= Task directions =
All lines from the one with "C103: 22nF (GND, VA) -> none" onward, through the last line of the records below, are to be retyped word for word.

--------------------------------

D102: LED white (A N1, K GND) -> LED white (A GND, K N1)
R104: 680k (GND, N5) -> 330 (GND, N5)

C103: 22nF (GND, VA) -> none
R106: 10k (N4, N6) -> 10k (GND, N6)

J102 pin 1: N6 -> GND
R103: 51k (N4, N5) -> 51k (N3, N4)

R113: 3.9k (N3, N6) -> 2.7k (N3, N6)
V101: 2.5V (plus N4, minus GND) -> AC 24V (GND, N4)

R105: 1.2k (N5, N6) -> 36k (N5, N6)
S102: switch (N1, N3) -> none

--------------------------------

= Answer =
C103: 22nF (GND, VA) -> none
R106: 10k (N4, N6) -> 10k (GND, N6)

J102 pin 1: N6 -> GND
R103: 51k (N4, N5) -> 51k (N3, N4)

R113: 3.9k (N3, N6) -> 2.7k (N3, N6)
V101: 2.5V (plus N4, minus GND) -> AC 24V (GND, N4)

R105: 1.2k (N5, N6) -> 36k (N5, N6)
S102: switch (N1, N3) -> none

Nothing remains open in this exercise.